■ **Work item**
Go through the data below and copy each line where the word "board" occurs.

[Object frequency data]
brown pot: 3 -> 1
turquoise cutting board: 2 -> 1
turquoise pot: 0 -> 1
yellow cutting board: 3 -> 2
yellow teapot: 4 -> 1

■ **Exercise result**
turquoise cutting board: 2 -> 1
yellow cutting board: 3 -> 2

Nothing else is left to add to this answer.